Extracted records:
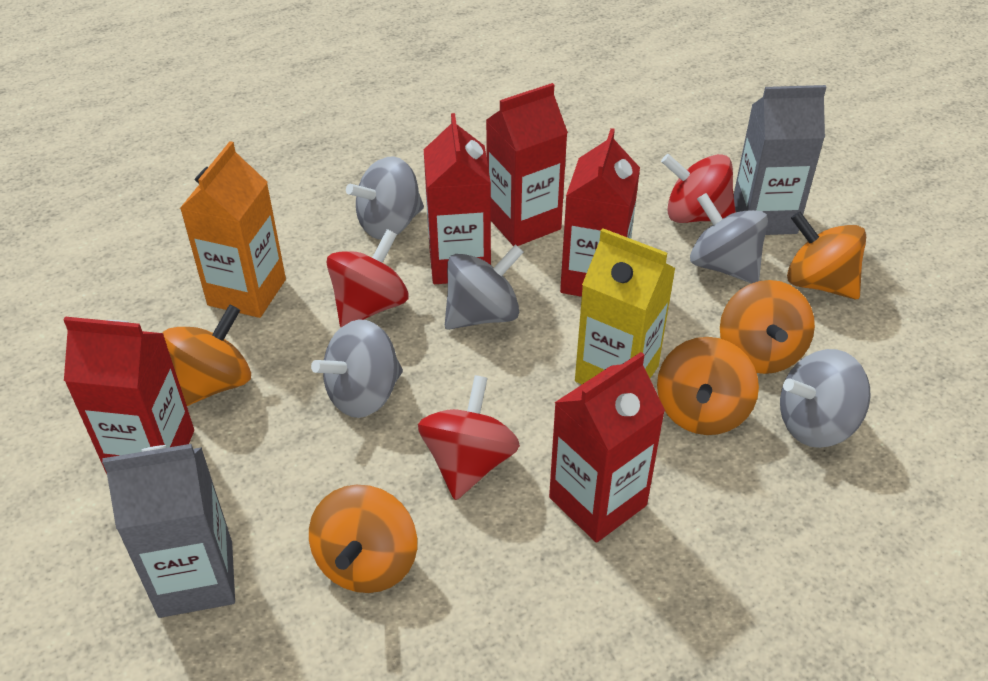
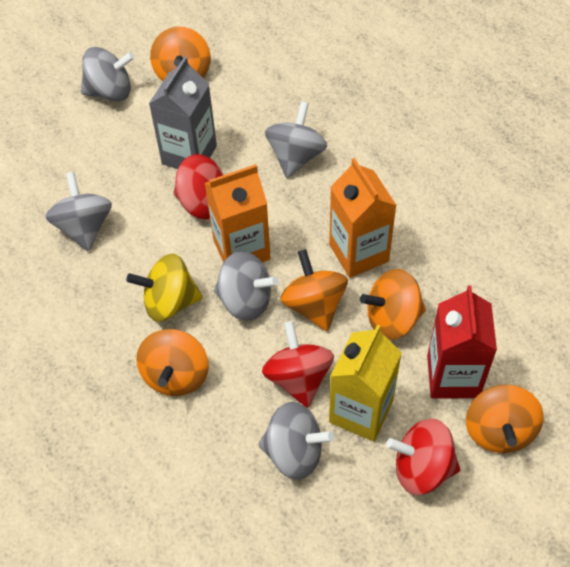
grey carton: [102,444,235,618] [734,85,826,235] = 2 -> [149,56,217,169] = 1
orange carton: [180,141,286,318] = 1 -> [204,164,271,263] [329,158,397,278] = 2
red carton: [64,317,194,474] [424,113,491,284] [486,83,568,246] [549,352,665,543] [560,128,640,297] = 5 -> [427,285,497,398] = 1
yellow spinning top: none = 0 -> [127,254,203,322] = 1

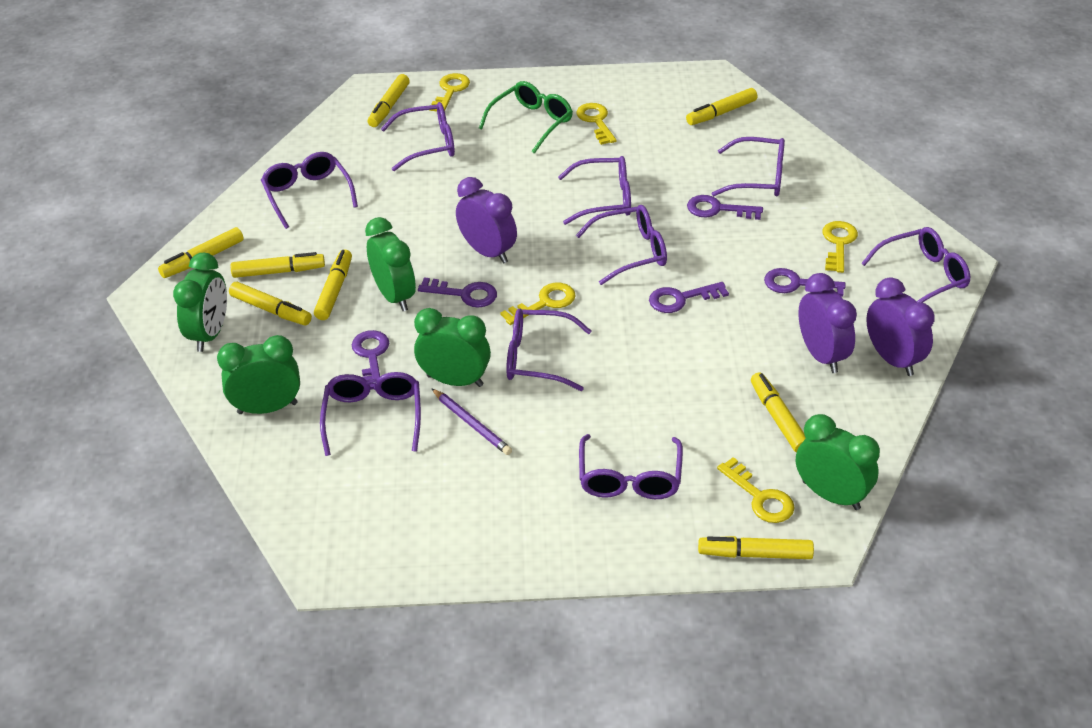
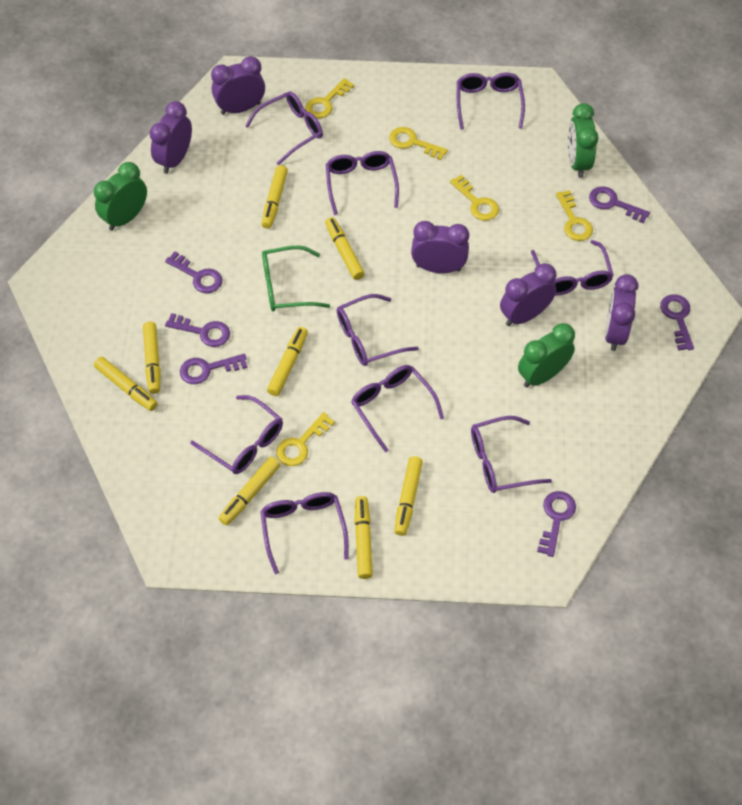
green clock: [173,253,227,352] [217,335,300,414] [365,217,416,311] [414,308,491,387] [796,414,880,510] = 5 -> [94,162,147,231] [518,323,575,387] [568,103,599,178] = 3
purple clock: [456,177,517,264] [798,273,857,373] [866,277,935,376] = 3 -> [149,101,192,174] [211,56,265,115] [411,221,469,273] [500,263,556,326] [605,274,638,351] = 5
purple key: [351,330,389,390] [418,278,497,308] [649,282,729,313] [687,195,763,220] [764,268,846,296] = 5 -> [165,252,222,293] [165,313,230,347] [180,354,248,384] [537,491,576,557] [589,186,650,223] [660,294,694,351] = 6
purple pencil: [431,388,512,455] = 1 -> none = 0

Required action: What is the number of lines in the data that include the word "carton"? State only that number.

Result of the exercise: 3